Required work. Please transcribe exactly, and only, the lines of the data below between the line holding "IC3 pin in-: W1 -> 3V3" and the line holding "R16: 200k (GND, W9) -> 200k (3V3, GND)", inclusive.

Records supplied.
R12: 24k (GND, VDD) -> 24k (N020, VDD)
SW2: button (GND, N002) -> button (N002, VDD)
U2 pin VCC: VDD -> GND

---

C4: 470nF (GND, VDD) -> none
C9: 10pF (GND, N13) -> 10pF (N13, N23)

--

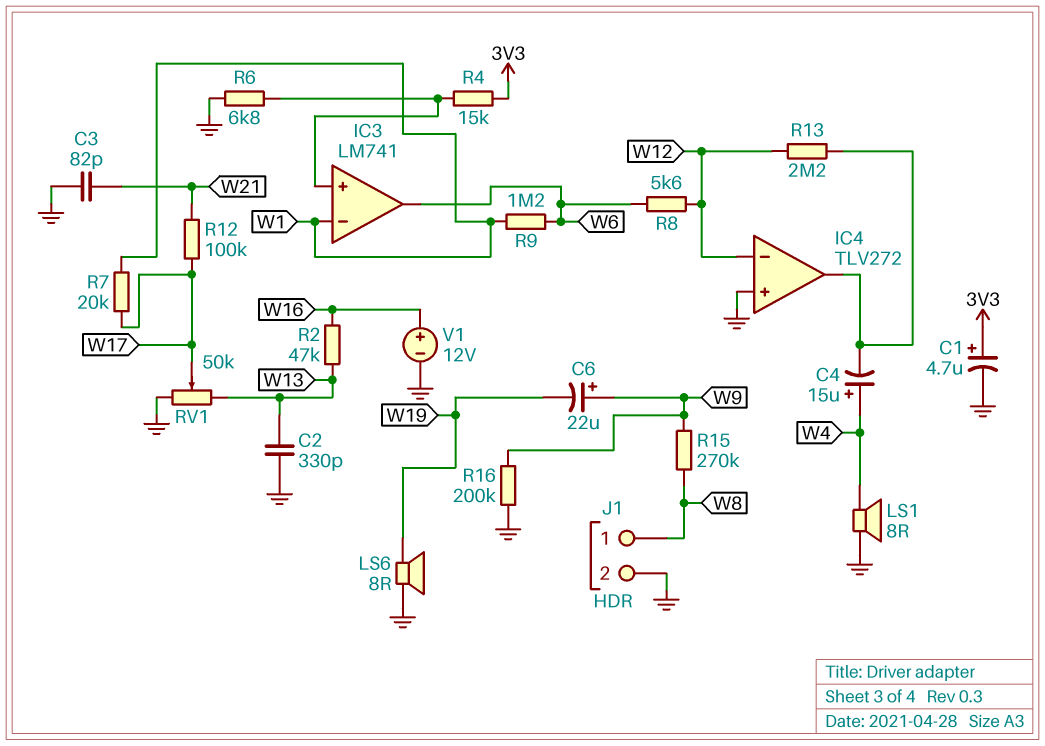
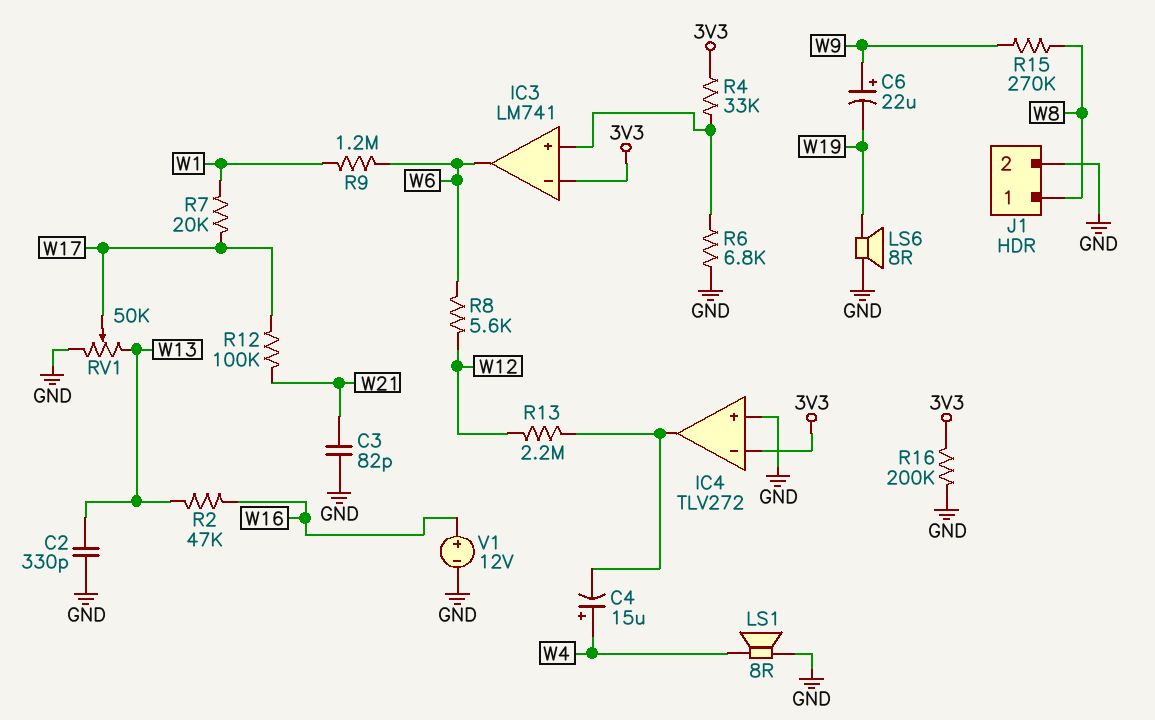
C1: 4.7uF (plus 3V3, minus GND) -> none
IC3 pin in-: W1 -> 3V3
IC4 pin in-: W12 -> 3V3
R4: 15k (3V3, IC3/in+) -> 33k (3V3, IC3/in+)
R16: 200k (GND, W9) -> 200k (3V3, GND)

The answer.
IC3 pin in-: W1 -> 3V3
IC4 pin in-: W12 -> 3V3
R4: 15k (3V3, IC3/in+) -> 33k (3V3, IC3/in+)
R16: 200k (GND, W9) -> 200k (3V3, GND)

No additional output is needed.